═══ INPUT RECORDS ═══

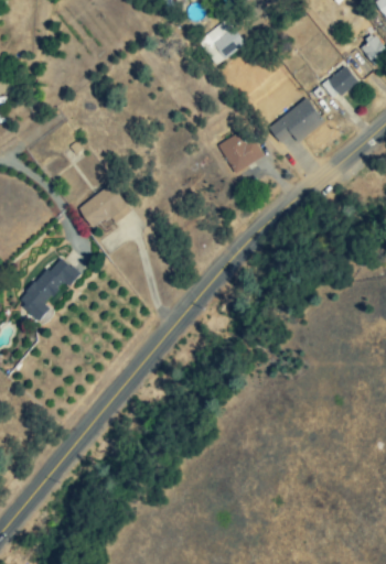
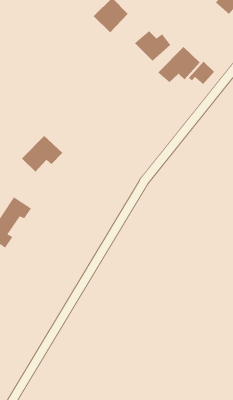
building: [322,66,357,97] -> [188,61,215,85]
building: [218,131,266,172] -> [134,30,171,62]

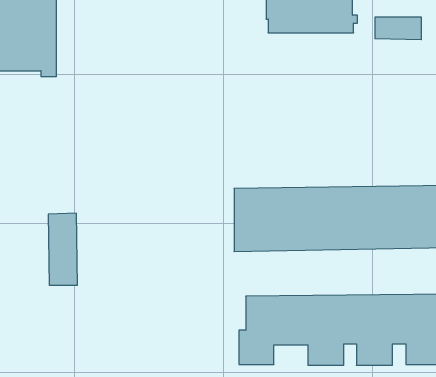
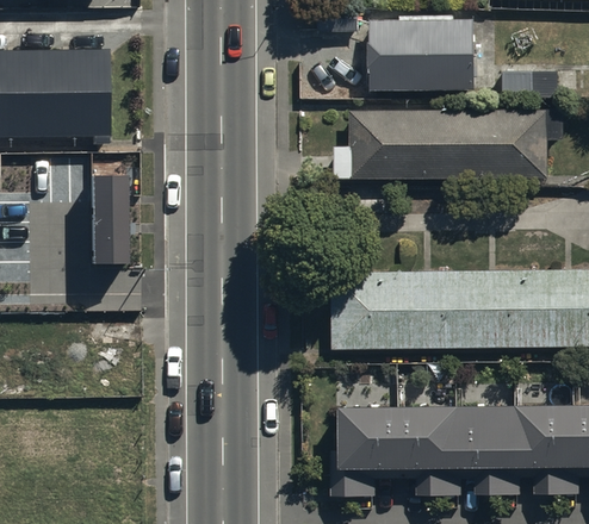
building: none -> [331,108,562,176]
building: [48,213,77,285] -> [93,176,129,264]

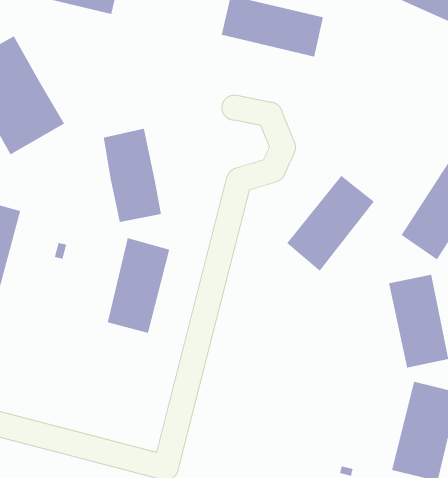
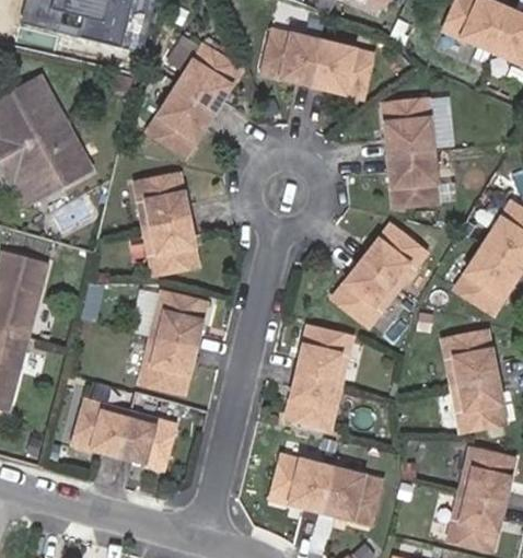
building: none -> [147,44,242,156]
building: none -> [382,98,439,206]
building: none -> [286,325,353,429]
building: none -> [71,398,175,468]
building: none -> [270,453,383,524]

═══

**WORK TASK:** Your answer must be the lines from the line containing "building: [218,131,266,172] ->" through the final line of the data, written out exactly, both ends included and pictures left out.

**THE COMPLETED TASK:**
building: [218,131,266,172] -> [134,30,171,62]

building: none -> [331,108,562,176]
building: [48,213,77,285] -> [93,176,129,264]

building: none -> [147,44,242,156]
building: none -> [382,98,439,206]
building: none -> [286,325,353,429]
building: none -> [71,398,175,468]
building: none -> [270,453,383,524]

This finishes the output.